Everything from the first line of the material below through the line containing "(355, 179) = (333, 358): turquoise" is to be printed exactly, and nothing more.

- **EXTRACTED ENTRIES**:
##########
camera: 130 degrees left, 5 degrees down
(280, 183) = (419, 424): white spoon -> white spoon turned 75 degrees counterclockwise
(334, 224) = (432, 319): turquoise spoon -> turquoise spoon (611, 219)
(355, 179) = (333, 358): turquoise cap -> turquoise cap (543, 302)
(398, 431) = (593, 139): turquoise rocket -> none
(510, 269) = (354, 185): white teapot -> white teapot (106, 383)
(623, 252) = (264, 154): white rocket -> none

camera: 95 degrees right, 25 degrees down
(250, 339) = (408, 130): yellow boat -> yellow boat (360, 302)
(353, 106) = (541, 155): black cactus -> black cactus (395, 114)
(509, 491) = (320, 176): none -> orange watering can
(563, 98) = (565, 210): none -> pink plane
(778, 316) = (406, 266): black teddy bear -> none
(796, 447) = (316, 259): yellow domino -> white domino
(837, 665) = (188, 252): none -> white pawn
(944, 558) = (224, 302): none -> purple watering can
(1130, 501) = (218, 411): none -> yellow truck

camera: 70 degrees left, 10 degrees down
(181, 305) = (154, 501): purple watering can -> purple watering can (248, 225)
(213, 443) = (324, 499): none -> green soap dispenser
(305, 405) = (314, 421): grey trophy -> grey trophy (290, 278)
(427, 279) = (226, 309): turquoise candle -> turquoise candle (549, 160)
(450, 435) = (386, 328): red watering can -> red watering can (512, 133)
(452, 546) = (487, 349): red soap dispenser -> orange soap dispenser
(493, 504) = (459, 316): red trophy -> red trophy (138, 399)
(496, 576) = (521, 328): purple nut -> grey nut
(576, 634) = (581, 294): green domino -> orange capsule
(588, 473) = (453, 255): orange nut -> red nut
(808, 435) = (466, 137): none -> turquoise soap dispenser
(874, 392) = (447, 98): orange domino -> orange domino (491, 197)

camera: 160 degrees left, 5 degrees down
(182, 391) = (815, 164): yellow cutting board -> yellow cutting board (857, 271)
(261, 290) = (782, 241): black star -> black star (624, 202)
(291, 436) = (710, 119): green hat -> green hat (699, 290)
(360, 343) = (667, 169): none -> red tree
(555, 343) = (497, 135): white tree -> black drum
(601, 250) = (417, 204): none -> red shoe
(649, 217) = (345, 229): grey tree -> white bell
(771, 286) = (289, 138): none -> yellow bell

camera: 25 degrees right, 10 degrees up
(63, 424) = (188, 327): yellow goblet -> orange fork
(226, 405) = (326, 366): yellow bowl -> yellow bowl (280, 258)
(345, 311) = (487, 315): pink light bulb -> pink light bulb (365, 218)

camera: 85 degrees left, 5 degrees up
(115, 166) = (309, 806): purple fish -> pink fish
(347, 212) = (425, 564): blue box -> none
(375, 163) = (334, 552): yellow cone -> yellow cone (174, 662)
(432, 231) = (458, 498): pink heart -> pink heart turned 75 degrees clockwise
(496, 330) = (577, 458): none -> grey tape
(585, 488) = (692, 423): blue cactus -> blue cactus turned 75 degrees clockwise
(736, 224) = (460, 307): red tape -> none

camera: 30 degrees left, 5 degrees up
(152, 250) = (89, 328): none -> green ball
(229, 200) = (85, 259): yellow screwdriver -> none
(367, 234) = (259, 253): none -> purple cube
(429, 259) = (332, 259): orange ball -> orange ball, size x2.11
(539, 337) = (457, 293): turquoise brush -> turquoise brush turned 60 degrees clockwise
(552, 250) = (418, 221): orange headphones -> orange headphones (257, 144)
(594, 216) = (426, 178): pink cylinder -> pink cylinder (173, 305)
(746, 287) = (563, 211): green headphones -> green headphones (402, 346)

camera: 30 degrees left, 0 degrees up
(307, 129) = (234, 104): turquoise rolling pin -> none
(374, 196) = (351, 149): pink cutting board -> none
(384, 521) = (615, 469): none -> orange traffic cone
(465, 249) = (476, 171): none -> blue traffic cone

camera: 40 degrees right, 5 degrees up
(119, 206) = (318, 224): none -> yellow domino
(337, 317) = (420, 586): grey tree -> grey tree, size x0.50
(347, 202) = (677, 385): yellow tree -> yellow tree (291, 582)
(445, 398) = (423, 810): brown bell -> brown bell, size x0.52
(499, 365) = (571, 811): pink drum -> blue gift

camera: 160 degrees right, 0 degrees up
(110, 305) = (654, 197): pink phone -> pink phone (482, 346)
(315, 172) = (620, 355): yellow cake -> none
##########
- **RESULT OF THE EXERCISE**:
camera: 130 degrees left, 5 degrees down
(280, 183) = (419, 424): white spoon -> white spoon turned 75 degrees counterclockwise
(334, 224) = (432, 319): turquoise spoon -> turquoise spoon (611, 219)
(355, 179) = (333, 358): turquoise cap -> turquoise cap (543, 302)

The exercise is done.